Records drawn from a dataset:
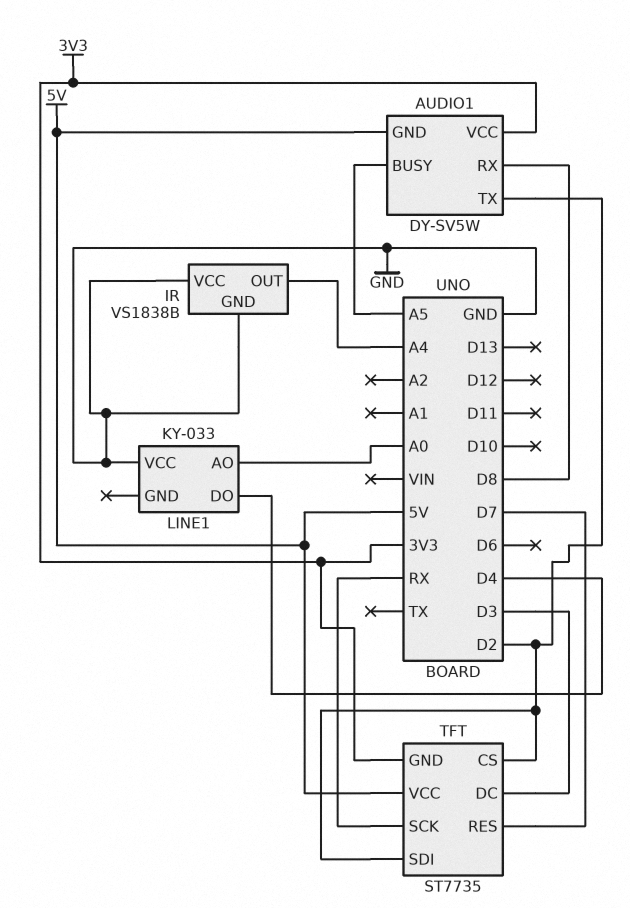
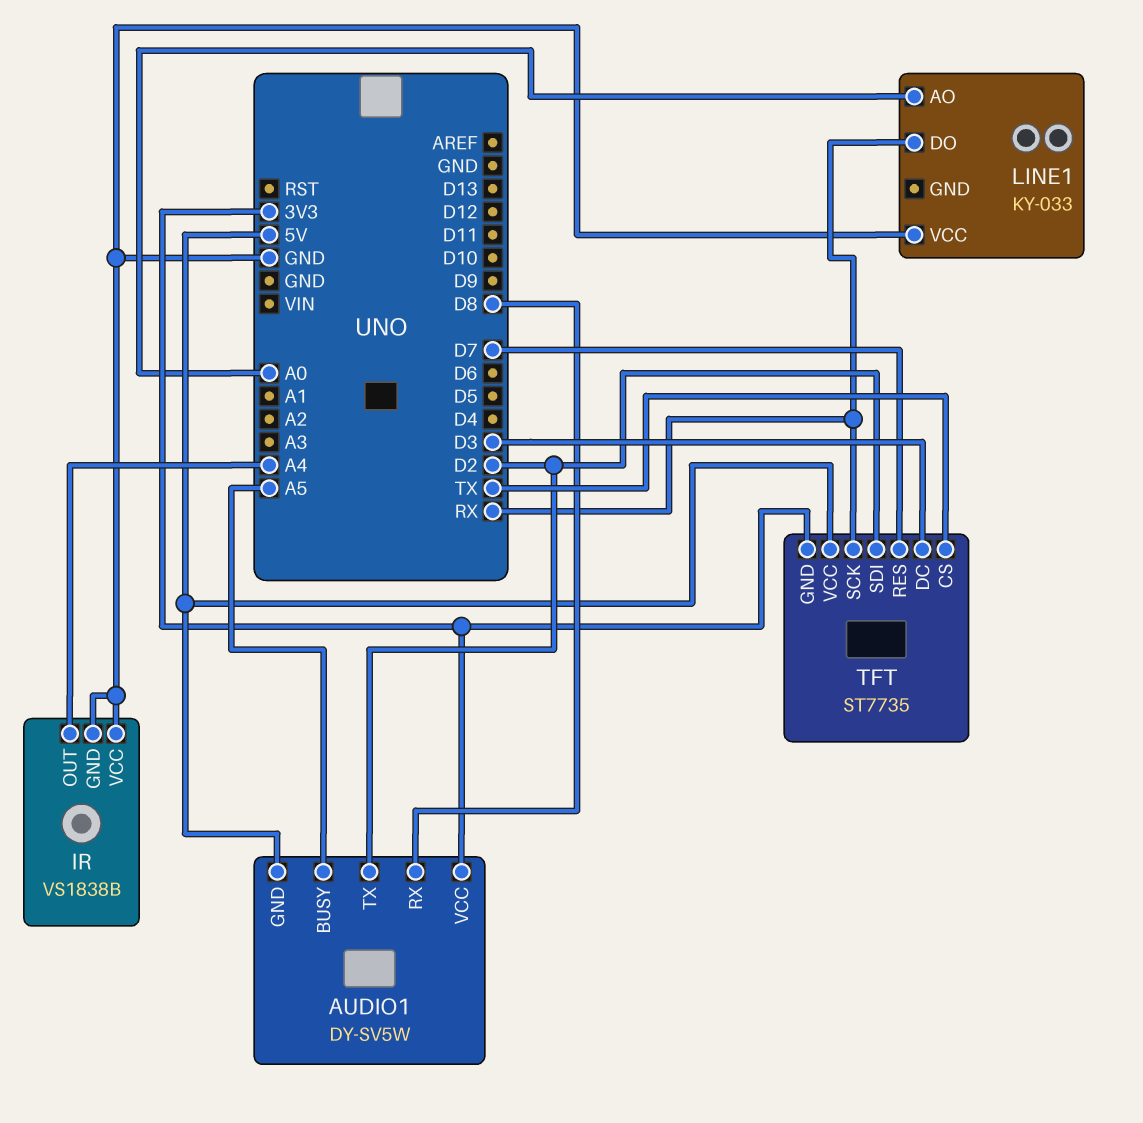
LINE1 pin DO: D4 -> RX
TFT pin CS: D2 -> TX

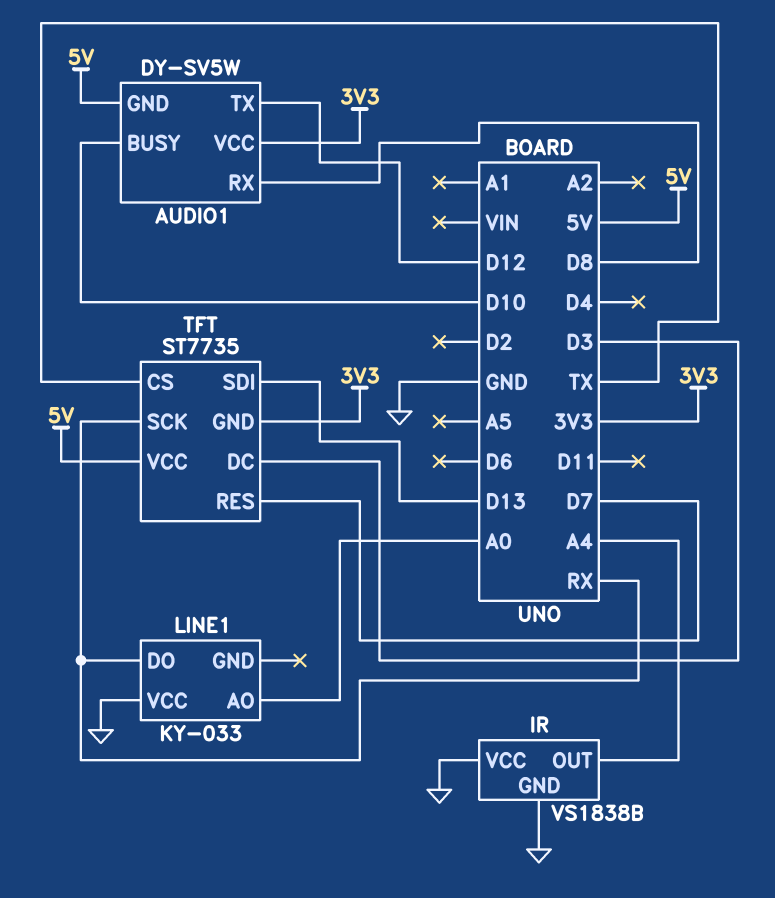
AUDIO1 pin BUSY: A5 -> D10
AUDIO1 pin TX: D2 -> D12
TFT pin SDI: D2 -> D13

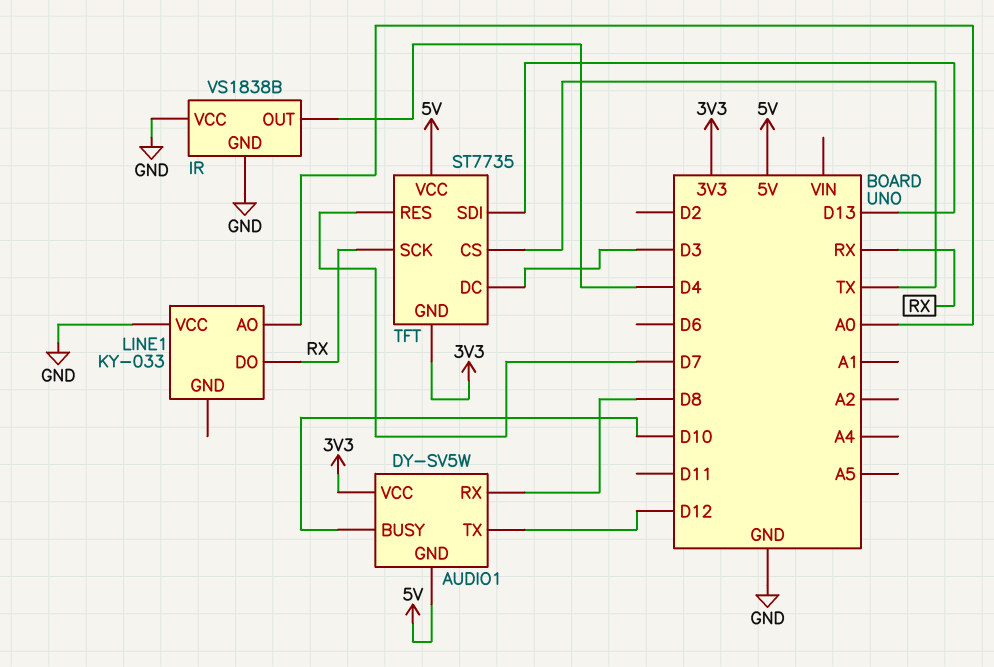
IR pin OUT: A4 -> D4

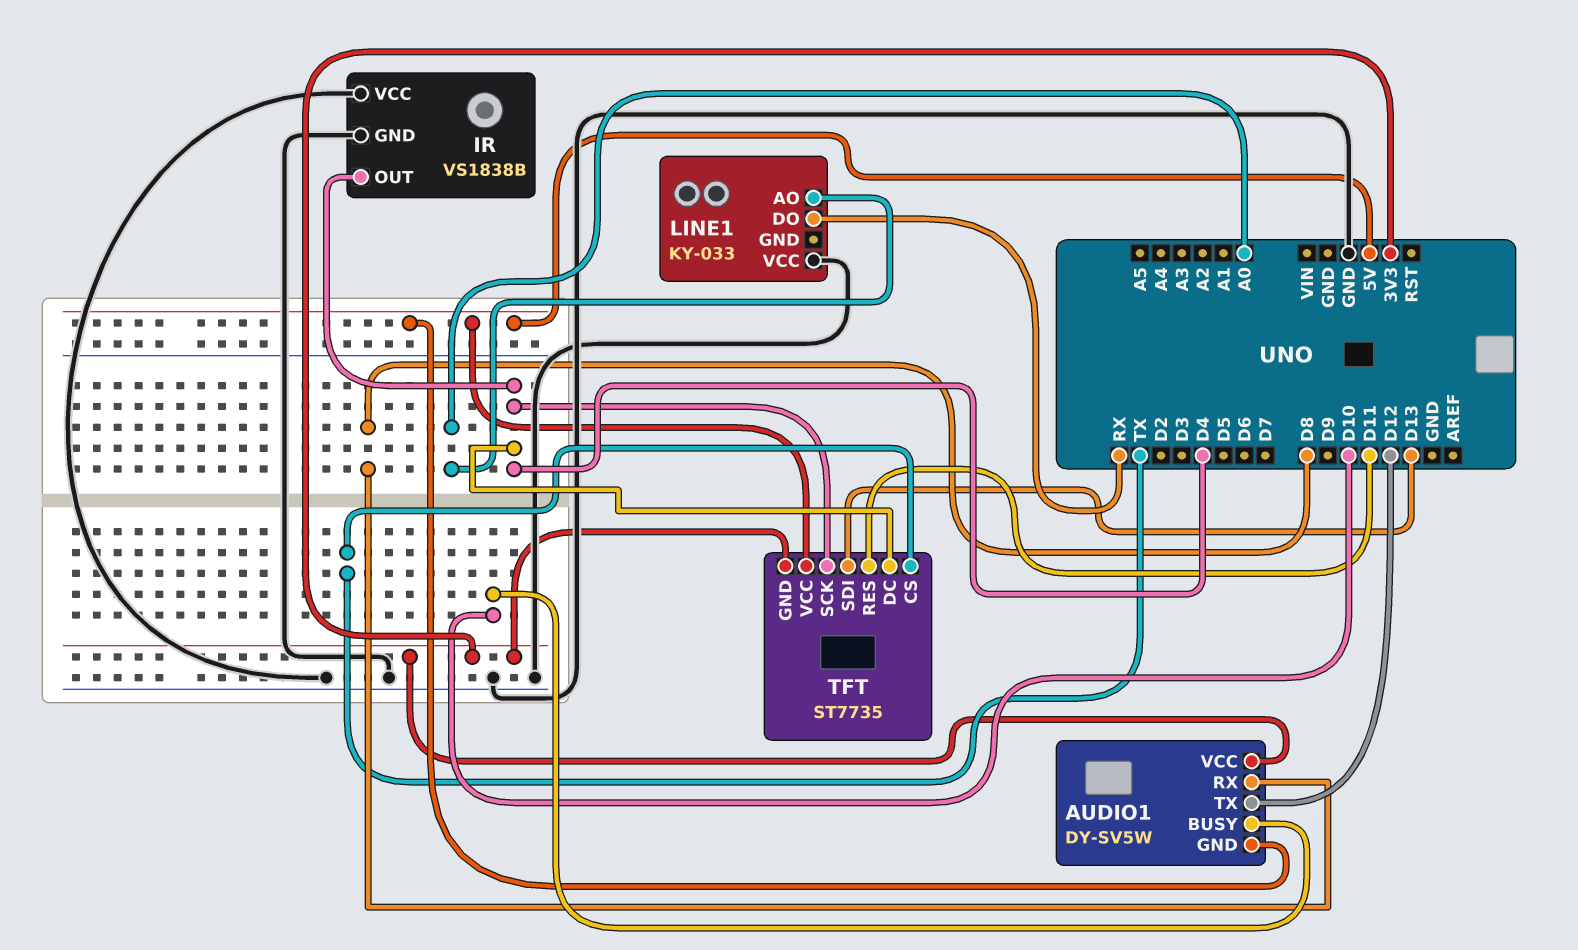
TFT pin DC: D3 -> D4
TFT pin RES: D7 -> D11
TFT pin SCK: RX -> D4

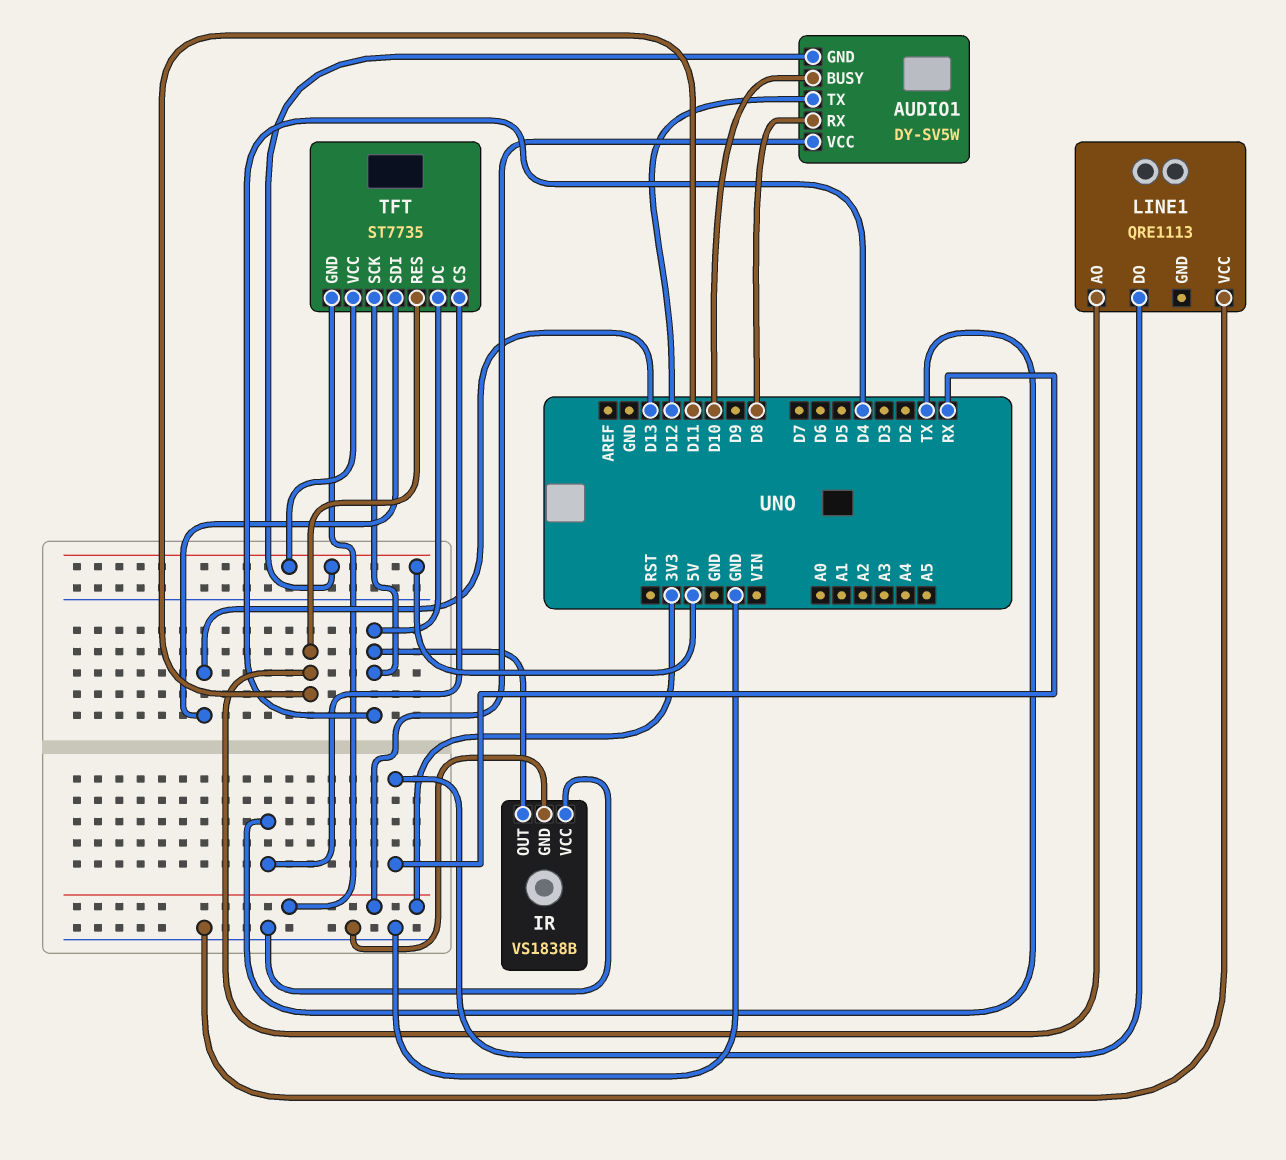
LINE1: KY-033 -> QRE1113
LINE1 pin AO: A0 -> D11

_WORK ITEM_: Write out exactly the lines from the one containing "TFT pin SCK: RX -> D4" to the last line of the records above, both included, and leave out any pictures.

_FINISHED TASK_:
TFT pin SCK: RX -> D4

LINE1: KY-033 -> QRE1113
LINE1 pin AO: A0 -> D11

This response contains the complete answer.